- [Exercise requirements]
Using the data beneath this instruction, retype only the lines from the one that contains "none -> grey 2x2" down to the one that contains "none -> purple 1x1 brick [351,232,383,278]", both included, exactly as they appear.
Start of Supplied material
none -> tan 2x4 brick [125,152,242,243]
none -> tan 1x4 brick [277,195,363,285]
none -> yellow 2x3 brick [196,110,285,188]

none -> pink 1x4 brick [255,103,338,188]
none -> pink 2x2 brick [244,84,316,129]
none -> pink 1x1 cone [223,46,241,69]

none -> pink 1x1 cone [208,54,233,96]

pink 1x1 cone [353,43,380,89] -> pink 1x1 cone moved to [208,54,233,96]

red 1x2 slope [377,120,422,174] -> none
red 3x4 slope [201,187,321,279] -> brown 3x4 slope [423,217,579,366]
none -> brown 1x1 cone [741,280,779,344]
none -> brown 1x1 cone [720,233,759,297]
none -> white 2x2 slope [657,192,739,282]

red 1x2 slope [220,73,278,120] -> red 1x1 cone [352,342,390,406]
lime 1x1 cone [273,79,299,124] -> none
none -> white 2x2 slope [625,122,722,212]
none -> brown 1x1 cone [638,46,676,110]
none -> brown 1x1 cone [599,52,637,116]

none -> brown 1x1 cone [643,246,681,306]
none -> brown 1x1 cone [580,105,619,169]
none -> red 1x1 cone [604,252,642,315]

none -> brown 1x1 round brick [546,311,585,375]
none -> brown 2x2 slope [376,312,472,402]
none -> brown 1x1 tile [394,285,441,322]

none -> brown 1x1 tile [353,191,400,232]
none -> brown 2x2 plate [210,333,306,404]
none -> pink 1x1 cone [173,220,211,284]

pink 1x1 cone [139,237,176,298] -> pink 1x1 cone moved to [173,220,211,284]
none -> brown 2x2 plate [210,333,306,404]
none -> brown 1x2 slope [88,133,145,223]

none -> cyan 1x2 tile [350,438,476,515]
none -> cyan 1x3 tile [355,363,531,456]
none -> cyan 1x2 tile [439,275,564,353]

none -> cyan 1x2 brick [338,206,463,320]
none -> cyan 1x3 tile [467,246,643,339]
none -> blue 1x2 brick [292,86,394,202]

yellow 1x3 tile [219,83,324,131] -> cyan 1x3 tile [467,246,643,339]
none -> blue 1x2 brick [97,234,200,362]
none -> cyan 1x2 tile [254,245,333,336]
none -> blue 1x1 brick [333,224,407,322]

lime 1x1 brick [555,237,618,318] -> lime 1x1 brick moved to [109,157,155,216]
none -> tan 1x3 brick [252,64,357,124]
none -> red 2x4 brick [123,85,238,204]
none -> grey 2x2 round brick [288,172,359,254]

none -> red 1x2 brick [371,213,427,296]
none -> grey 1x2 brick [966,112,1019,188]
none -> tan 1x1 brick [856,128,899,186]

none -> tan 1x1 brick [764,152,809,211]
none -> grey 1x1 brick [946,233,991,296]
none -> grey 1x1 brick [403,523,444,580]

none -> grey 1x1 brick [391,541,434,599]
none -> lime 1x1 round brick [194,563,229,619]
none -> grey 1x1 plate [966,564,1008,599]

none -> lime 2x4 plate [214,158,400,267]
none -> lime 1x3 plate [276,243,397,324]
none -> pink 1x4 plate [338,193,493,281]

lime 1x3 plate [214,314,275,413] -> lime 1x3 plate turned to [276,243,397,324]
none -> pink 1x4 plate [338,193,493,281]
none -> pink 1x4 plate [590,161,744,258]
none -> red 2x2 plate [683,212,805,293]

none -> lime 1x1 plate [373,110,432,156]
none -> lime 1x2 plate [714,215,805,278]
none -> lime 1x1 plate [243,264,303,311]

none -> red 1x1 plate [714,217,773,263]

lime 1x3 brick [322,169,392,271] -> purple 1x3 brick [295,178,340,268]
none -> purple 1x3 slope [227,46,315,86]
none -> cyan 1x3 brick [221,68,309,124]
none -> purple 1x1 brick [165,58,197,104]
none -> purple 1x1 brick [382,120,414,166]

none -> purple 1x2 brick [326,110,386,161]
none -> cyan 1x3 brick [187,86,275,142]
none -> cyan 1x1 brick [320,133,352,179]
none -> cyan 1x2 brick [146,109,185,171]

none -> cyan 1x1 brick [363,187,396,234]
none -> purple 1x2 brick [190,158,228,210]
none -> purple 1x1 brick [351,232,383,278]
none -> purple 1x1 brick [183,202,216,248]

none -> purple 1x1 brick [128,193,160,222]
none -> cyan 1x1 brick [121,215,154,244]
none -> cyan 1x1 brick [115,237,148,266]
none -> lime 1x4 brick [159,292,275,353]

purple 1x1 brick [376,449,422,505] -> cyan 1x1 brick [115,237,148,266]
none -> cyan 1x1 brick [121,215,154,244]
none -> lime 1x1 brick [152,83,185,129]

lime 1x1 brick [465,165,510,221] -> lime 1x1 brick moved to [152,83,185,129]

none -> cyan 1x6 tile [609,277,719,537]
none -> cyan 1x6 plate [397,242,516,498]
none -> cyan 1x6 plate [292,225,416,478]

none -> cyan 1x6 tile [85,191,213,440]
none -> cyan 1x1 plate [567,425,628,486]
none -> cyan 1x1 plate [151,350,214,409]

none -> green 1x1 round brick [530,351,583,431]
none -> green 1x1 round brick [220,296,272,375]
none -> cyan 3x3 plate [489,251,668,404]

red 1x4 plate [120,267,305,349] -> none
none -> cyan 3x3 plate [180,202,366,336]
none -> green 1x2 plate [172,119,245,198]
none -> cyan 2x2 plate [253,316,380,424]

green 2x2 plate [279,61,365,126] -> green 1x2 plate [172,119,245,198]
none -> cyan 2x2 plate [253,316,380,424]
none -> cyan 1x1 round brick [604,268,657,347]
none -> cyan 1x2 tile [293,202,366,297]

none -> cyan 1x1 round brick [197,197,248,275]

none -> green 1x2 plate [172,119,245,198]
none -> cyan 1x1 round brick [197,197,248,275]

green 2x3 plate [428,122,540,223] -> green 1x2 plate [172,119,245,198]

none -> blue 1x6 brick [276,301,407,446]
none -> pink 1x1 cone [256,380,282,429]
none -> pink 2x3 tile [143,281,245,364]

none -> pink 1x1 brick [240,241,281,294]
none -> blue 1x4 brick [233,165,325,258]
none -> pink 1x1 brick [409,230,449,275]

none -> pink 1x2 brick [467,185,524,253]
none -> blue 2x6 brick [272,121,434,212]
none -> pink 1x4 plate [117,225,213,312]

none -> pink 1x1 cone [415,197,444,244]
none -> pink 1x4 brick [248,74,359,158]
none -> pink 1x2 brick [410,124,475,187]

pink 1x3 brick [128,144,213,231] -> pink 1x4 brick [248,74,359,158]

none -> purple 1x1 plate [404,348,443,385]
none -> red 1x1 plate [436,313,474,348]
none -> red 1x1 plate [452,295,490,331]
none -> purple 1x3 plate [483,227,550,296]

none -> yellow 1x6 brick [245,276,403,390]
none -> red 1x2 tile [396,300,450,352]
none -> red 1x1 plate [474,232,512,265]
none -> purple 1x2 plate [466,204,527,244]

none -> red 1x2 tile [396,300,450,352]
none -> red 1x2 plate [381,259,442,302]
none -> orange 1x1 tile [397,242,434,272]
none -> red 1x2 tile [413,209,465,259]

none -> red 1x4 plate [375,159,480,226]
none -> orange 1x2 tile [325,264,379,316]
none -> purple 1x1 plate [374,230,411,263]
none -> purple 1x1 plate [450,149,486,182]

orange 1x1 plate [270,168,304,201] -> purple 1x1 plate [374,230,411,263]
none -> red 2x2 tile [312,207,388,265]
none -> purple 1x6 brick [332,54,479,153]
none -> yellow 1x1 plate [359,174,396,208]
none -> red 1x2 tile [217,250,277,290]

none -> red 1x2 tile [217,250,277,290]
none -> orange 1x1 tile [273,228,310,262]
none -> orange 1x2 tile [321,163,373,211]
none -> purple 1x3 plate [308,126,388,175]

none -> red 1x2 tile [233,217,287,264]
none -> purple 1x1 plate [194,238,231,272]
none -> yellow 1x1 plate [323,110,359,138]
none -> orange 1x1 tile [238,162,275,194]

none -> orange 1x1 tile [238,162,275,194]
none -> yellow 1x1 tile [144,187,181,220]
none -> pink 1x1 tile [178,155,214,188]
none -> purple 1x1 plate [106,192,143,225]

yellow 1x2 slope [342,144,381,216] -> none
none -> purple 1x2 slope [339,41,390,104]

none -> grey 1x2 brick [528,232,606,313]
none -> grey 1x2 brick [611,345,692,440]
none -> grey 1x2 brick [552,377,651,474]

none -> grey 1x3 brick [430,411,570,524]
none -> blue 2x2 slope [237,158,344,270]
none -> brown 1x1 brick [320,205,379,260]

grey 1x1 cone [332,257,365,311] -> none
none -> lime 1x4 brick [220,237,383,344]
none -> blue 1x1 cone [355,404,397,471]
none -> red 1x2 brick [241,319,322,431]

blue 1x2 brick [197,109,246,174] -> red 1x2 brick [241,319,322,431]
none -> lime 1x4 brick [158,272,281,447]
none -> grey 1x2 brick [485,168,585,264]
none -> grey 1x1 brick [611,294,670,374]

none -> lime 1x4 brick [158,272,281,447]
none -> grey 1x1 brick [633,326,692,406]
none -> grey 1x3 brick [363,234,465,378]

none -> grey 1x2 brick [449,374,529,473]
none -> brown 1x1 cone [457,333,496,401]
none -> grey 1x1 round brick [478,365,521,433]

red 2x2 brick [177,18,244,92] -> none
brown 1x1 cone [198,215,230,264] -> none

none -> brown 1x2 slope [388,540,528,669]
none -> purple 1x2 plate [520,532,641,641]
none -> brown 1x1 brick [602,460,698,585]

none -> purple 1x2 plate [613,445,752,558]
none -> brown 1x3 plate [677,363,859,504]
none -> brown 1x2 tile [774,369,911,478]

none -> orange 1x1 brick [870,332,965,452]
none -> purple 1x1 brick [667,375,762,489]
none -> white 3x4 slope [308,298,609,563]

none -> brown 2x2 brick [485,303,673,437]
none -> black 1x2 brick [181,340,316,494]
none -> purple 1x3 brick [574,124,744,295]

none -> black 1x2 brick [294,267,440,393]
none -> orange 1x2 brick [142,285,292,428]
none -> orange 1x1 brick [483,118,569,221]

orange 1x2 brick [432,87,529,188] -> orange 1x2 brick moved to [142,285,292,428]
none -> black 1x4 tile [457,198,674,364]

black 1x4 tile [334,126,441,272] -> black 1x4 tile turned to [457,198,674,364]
End of Supplied material
- [Exercise answer]
none -> grey 2x2 round brick [288,172,359,254]

none -> red 1x2 brick [371,213,427,296]
none -> grey 1x2 brick [966,112,1019,188]
none -> tan 1x1 brick [856,128,899,186]

none -> tan 1x1 brick [764,152,809,211]
none -> grey 1x1 brick [946,233,991,296]
none -> grey 1x1 brick [403,523,444,580]

none -> grey 1x1 brick [391,541,434,599]
none -> lime 1x1 round brick [194,563,229,619]
none -> grey 1x1 plate [966,564,1008,599]

none -> lime 2x4 plate [214,158,400,267]
none -> lime 1x3 plate [276,243,397,324]
none -> pink 1x4 plate [338,193,493,281]

lime 1x3 plate [214,314,275,413] -> lime 1x3 plate turned to [276,243,397,324]
none -> pink 1x4 plate [338,193,493,281]
none -> pink 1x4 plate [590,161,744,258]
none -> red 2x2 plate [683,212,805,293]

none -> lime 1x1 plate [373,110,432,156]
none -> lime 1x2 plate [714,215,805,278]
none -> lime 1x1 plate [243,264,303,311]

none -> red 1x1 plate [714,217,773,263]

lime 1x3 brick [322,169,392,271] -> purple 1x3 brick [295,178,340,268]
none -> purple 1x3 slope [227,46,315,86]
none -> cyan 1x3 brick [221,68,309,124]
none -> purple 1x1 brick [165,58,197,104]
none -> purple 1x1 brick [382,120,414,166]

none -> purple 1x2 brick [326,110,386,161]
none -> cyan 1x3 brick [187,86,275,142]
none -> cyan 1x1 brick [320,133,352,179]
none -> cyan 1x2 brick [146,109,185,171]

none -> cyan 1x1 brick [363,187,396,234]
none -> purple 1x2 brick [190,158,228,210]
none -> purple 1x1 brick [351,232,383,278]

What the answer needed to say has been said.